#### [Collected material]
▼▼▼

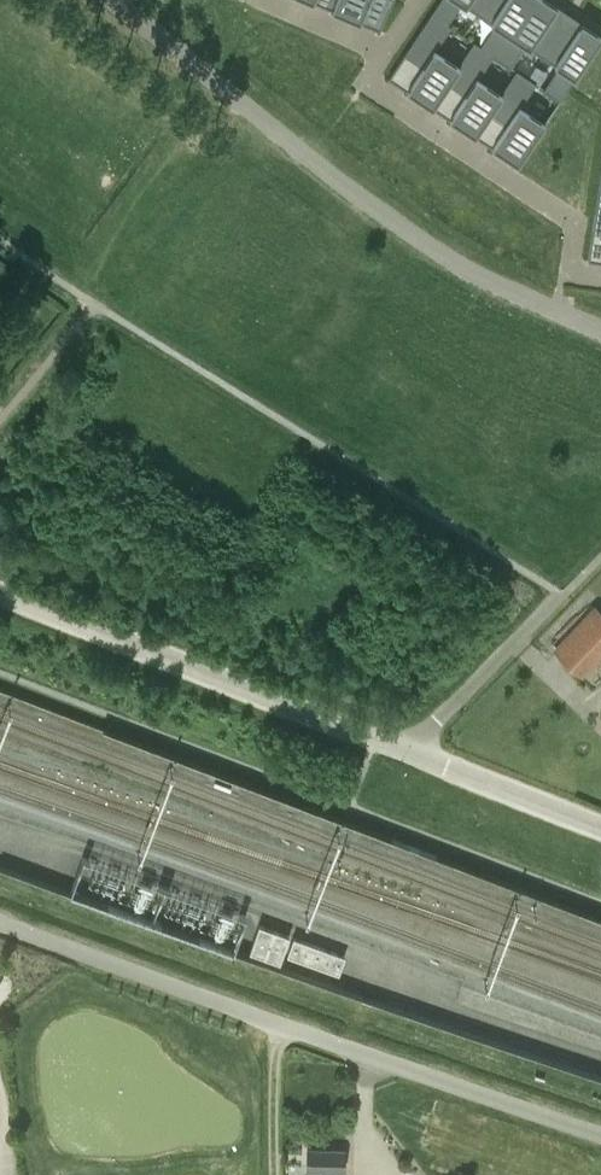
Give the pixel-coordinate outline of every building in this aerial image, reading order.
[(331,8),(360,21),(369,0),(335,0),(331,8)] [(447,24),(463,0),(479,11),(486,0),(440,0),(431,14),(447,24)] [(479,11),(496,22),(480,45),(480,46),(491,54),(495,56),(532,0),(486,0),(479,11)] [(570,13),(569,13),(565,19),(553,11),(557,5),(550,0),(532,0),(495,56),(511,67),(527,42),(543,53),(570,13)] [(570,13),(543,53),(560,64),(544,88),(560,99),(600,37),(600,34),(582,21),(577,28),(566,20),(570,13)] [(447,24),(431,14),(405,56),(421,67),(406,89),(432,107),(447,84),(447,83),(459,64),(458,64),(435,48),(449,26),(447,24)] [(475,135),(490,112),(489,112),(502,93),(501,92),(477,76),(491,54),(480,46),(480,45),(474,41),(473,42),(458,64),(459,64),(447,83),(447,84),(464,95),(449,117),(475,135)] [(489,112),(490,112),(506,123),(491,146),(517,163),(545,121),(521,105),(536,82),(528,77),(516,69),(515,70),(501,92),(502,93),(489,112)] [(599,183),(592,232),(600,234),(600,183),(599,183)] [(581,673),(600,652),(600,612),(595,606),(555,648),(581,673)] [(335,1171),(344,1171),(345,1147),(306,1146),(306,1169),(320,1169),(320,1174),(335,1174),(335,1171)]
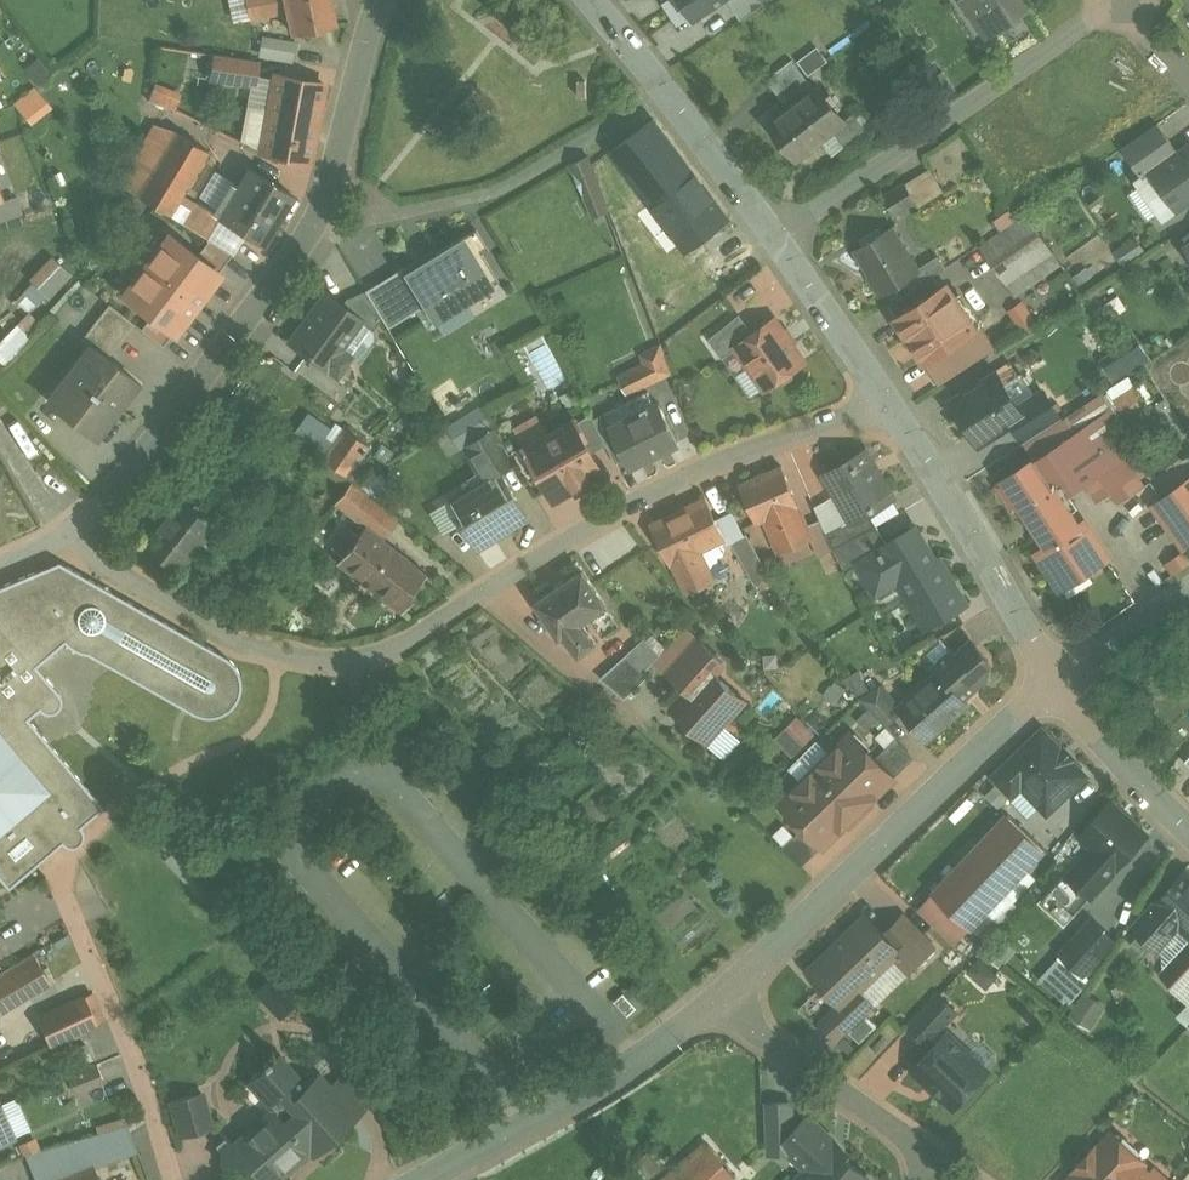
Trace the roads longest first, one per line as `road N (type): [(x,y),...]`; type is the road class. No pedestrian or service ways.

▲▲▲

#### [Required work]
Transcribe the listing word for word, but keep its pictures out of the copy.

#### [Response to the task]
Give the pixel-coordinate outline of every building in this aerial image, reading order.
[(331,8),(360,21),(369,0),(335,0),(331,8)] [(447,24),(463,0),(479,11),(486,0),(440,0),(431,14),(447,24)] [(479,11),(496,22),(480,45),(480,46),(491,54),(495,56),(532,0),(486,0),(479,11)] [(570,13),(569,13),(565,19),(553,11),(557,5),(550,0),(532,0),(495,56),(511,67),(527,42),(543,53),(570,13)] [(570,13),(543,53),(560,64),(544,88),(560,99),(600,37),(600,34),(582,21),(577,28),(566,20),(570,13)] [(447,24),(431,14),(405,56),(421,67),(406,89),(432,107),(447,84),(447,83),(459,64),(458,64),(435,48),(449,26),(447,24)] [(475,135),(490,112),(489,112),(502,93),(501,92),(477,76),(491,54),(480,46),(480,45),(474,41),(473,42),(458,64),(459,64),(447,83),(447,84),(464,95),(449,117),(475,135)] [(489,112),(490,112),(506,123),(491,146),(517,163),(545,121),(521,105),(536,82),(528,77),(516,69),(515,70),(501,92),(502,93),(489,112)] [(599,183),(592,232),(600,234),(600,183),(599,183)] [(581,673),(600,652),(600,612),(595,606),(555,648),(581,673)] [(335,1171),(344,1171),(345,1147),(306,1146),(306,1169),(320,1169),(320,1174),(335,1174),(335,1171)]
Trace the roads longest first, one per line as `road N (type): [(x,y),...]`; type is the road class. No pedestrian or service ways.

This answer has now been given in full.